▶ [Collection entries]:
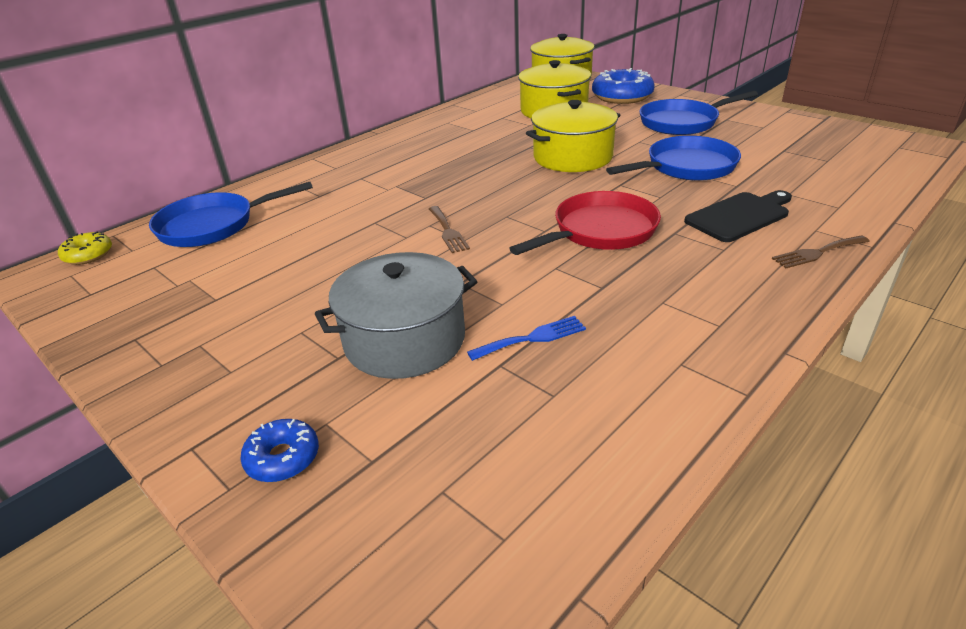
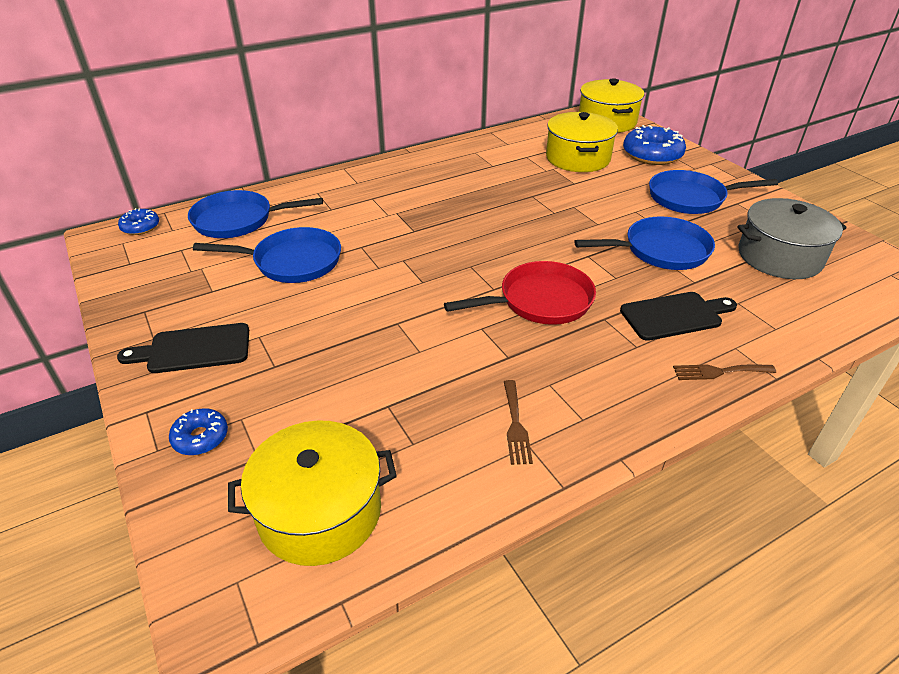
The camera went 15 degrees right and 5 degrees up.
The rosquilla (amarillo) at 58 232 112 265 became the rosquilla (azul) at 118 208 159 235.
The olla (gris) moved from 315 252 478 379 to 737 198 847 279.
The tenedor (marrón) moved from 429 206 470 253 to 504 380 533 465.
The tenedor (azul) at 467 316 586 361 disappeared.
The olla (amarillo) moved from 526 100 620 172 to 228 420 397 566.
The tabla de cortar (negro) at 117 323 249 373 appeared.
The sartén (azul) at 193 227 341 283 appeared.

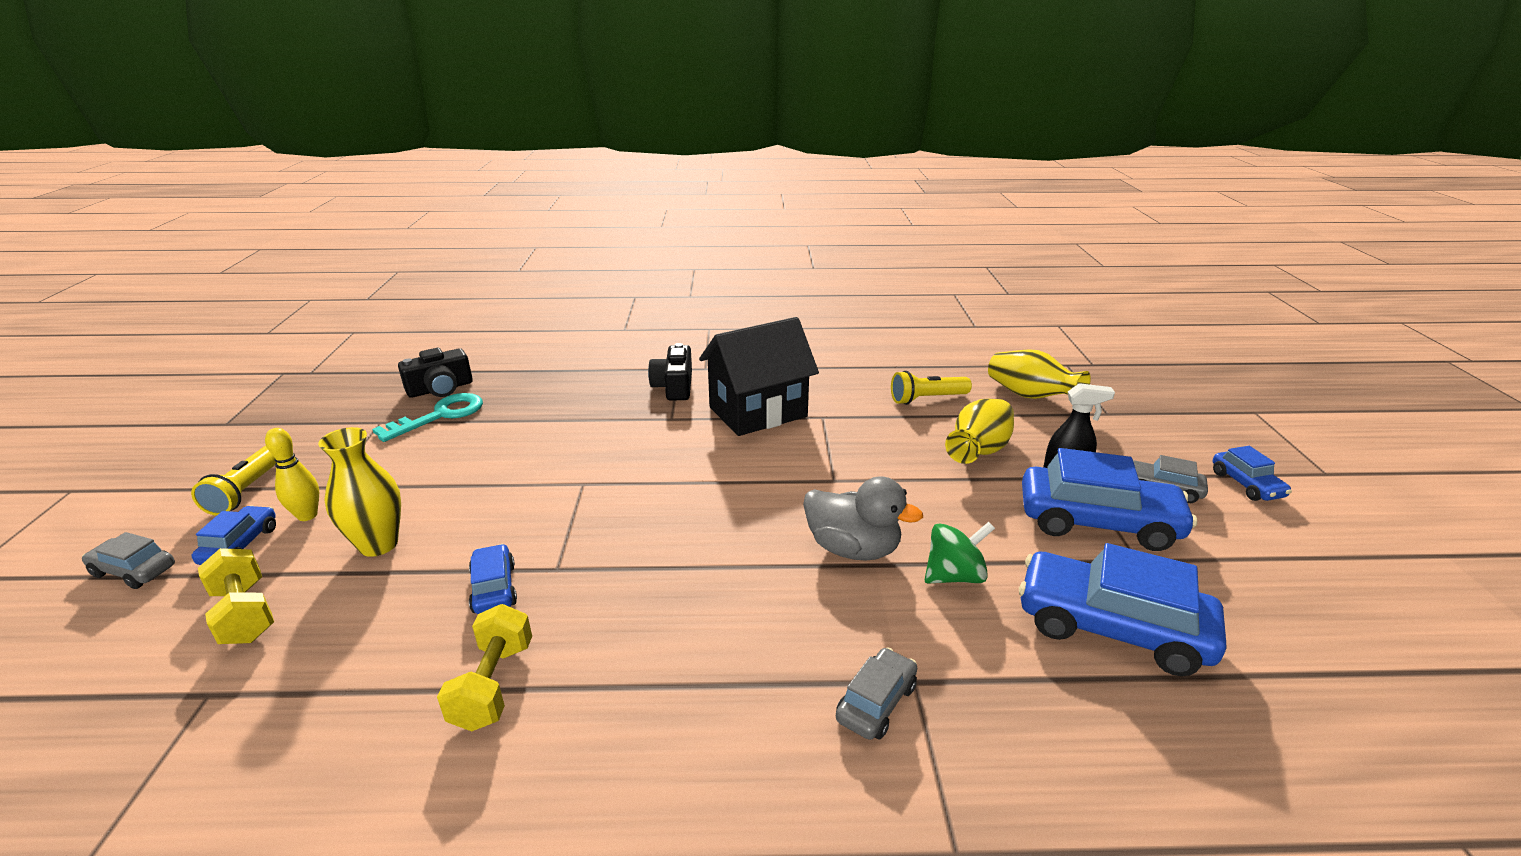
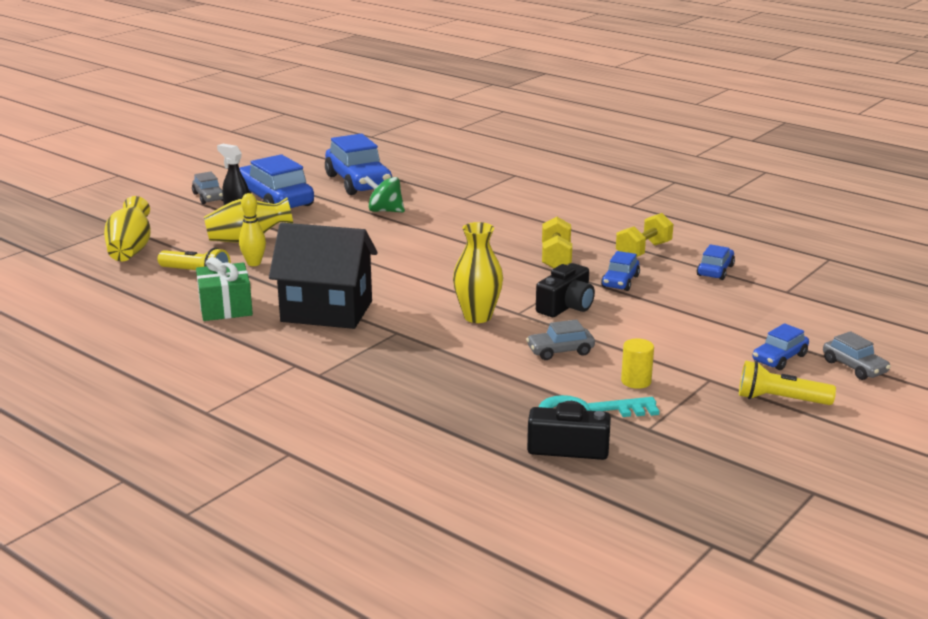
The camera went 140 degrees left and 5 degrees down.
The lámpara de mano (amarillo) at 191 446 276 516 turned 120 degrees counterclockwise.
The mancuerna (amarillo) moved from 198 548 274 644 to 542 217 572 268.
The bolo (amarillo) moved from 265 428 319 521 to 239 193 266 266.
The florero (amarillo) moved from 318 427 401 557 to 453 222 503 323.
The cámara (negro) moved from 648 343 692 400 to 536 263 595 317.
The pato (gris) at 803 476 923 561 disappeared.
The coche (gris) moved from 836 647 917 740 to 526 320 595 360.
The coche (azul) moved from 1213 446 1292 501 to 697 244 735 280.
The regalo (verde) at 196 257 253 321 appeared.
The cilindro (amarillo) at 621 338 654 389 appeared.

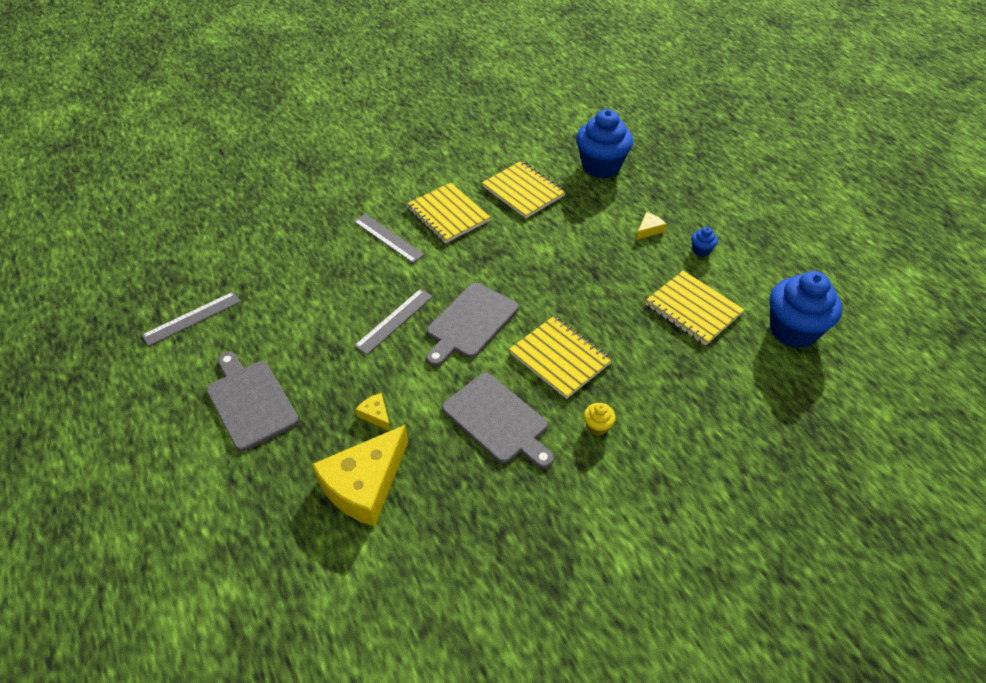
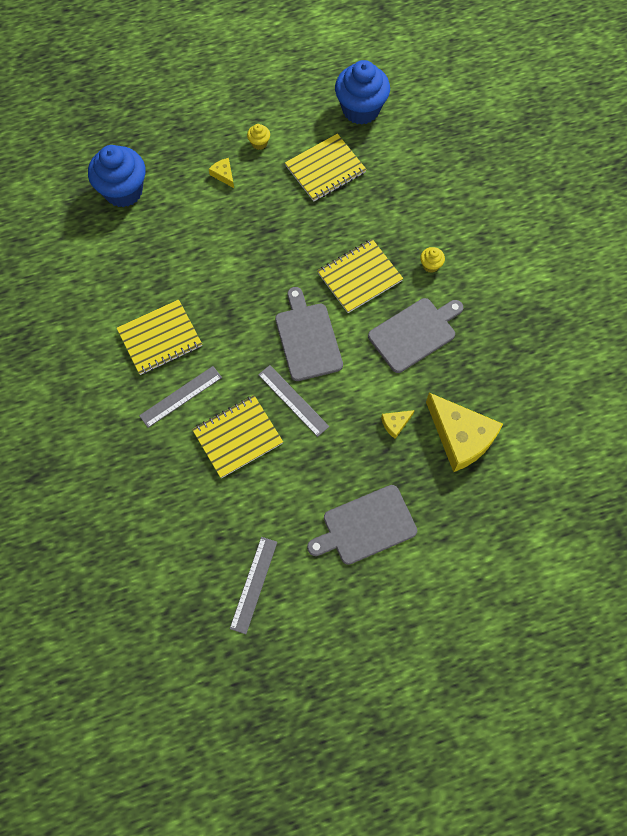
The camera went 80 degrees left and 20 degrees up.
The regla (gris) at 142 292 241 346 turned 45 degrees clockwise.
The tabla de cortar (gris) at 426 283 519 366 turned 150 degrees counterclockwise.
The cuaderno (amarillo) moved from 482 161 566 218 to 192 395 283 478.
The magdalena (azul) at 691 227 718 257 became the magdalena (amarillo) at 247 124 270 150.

▶ [Directions]: When you return the records, keep every word unchanged and drop the pictures.

▶ [Task result]:
The camera went 15 degrees right and 5 degrees up.
The rosquilla (amarillo) at 58 232 112 265 became the rosquilla (azul) at 118 208 159 235.
The olla (gris) moved from 315 252 478 379 to 737 198 847 279.
The tenedor (marrón) moved from 429 206 470 253 to 504 380 533 465.
The tenedor (azul) at 467 316 586 361 disappeared.
The olla (amarillo) moved from 526 100 620 172 to 228 420 397 566.
The tabla de cortar (negro) at 117 323 249 373 appeared.
The sartén (azul) at 193 227 341 283 appeared.

The camera went 140 degrees left and 5 degrees down.
The lámpara de mano (amarillo) at 191 446 276 516 turned 120 degrees counterclockwise.
The mancuerna (amarillo) moved from 198 548 274 644 to 542 217 572 268.
The bolo (amarillo) moved from 265 428 319 521 to 239 193 266 266.
The florero (amarillo) moved from 318 427 401 557 to 453 222 503 323.
The cámara (negro) moved from 648 343 692 400 to 536 263 595 317.
The pato (gris) at 803 476 923 561 disappeared.
The coche (gris) moved from 836 647 917 740 to 526 320 595 360.
The coche (azul) moved from 1213 446 1292 501 to 697 244 735 280.
The regalo (verde) at 196 257 253 321 appeared.
The cilindro (amarillo) at 621 338 654 389 appeared.

The camera went 80 degrees left and 20 degrees up.
The regla (gris) at 142 292 241 346 turned 45 degrees clockwise.
The tabla de cortar (gris) at 426 283 519 366 turned 150 degrees counterclockwise.
The cuaderno (amarillo) moved from 482 161 566 218 to 192 395 283 478.
The magdalena (azul) at 691 227 718 257 became the magdalena (amarillo) at 247 124 270 150.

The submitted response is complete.